Dataset records:
>> start
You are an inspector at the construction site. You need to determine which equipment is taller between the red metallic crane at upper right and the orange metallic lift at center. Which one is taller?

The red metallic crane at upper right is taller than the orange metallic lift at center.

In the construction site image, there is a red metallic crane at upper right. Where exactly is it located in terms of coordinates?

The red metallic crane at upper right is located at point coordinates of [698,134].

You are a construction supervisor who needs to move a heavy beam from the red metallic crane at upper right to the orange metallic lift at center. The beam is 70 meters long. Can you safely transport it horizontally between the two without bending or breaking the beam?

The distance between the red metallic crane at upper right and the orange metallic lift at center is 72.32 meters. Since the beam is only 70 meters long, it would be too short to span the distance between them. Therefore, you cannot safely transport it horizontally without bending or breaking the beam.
>> end
GOAL: Retype the lines from the first one through the line containing "The red metallic crane at upper right is located", including both of those lines.

EXERCISE RESPONSE:
You are an inspector at the construction site. You need to determine which equipment is taller between the red metallic crane at upper right and the orange metallic lift at center. Which one is taller?

The red metallic crane at upper right is taller than the orange metallic lift at center.

In the construction site image, there is a red metallic crane at upper right. Where exactly is it located in terms of coordinates?

The red metallic crane at upper right is located at point coordinates of [698,134].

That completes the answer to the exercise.